───── Given records ─────
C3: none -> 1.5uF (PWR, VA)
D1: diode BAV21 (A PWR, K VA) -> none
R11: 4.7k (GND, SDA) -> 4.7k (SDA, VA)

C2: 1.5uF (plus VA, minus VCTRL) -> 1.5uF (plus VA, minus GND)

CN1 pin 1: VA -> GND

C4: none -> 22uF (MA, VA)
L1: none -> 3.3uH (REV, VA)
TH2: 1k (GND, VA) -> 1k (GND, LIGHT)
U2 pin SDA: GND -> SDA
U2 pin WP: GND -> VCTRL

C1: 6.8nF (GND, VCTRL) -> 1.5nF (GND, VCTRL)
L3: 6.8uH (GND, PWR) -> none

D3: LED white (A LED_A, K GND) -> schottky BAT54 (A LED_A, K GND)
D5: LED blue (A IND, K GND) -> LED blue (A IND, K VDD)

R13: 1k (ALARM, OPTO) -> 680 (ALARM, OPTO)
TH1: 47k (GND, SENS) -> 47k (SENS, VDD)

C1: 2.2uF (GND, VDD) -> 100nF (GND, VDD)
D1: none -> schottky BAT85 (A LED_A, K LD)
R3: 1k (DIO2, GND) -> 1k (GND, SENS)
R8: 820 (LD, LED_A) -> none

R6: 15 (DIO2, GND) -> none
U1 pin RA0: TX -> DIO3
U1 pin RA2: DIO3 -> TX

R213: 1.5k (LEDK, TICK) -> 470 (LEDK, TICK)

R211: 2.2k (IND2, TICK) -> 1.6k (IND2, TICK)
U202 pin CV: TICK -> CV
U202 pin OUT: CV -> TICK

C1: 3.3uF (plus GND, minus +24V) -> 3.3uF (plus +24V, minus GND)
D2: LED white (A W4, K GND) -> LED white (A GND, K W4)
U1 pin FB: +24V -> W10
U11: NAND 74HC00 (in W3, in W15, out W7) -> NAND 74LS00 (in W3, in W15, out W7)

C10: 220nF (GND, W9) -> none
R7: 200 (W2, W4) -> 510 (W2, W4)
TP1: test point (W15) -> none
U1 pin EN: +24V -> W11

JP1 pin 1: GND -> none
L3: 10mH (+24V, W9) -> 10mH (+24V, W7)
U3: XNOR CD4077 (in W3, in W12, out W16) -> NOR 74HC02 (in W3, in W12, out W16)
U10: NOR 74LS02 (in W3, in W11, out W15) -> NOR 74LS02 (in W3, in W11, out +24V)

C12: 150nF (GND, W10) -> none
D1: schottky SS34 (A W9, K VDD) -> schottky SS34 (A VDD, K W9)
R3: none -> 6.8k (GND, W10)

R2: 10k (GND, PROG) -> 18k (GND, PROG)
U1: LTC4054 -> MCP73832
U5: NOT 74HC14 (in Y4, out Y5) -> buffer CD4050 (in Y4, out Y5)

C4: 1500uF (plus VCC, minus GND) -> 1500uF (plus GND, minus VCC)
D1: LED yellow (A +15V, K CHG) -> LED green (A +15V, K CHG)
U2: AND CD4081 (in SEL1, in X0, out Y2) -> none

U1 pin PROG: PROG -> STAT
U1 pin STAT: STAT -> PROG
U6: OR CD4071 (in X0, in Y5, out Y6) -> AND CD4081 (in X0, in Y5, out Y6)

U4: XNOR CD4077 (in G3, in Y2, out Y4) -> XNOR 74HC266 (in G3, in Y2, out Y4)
─────
### Task goal
Using the entries above, repeat only the lines from the one containing "L1: none -> 3.3uH (REV, VA)" through the one containing "R13: 1k (ALARM, OPTO) -> 680 (ALARM, OPTO)", end lines included.

### Exercise result
L1: none -> 3.3uH (REV, VA)
TH2: 1k (GND, VA) -> 1k (GND, LIGHT)
U2 pin SDA: GND -> SDA
U2 pin WP: GND -> VCTRL

C1: 6.8nF (GND, VCTRL) -> 1.5nF (GND, VCTRL)
L3: 6.8uH (GND, PWR) -> none

D3: LED white (A LED_A, K GND) -> schottky BAT54 (A LED_A, K GND)
D5: LED blue (A IND, K GND) -> LED blue (A IND, K VDD)

R13: 1k (ALARM, OPTO) -> 680 (ALARM, OPTO)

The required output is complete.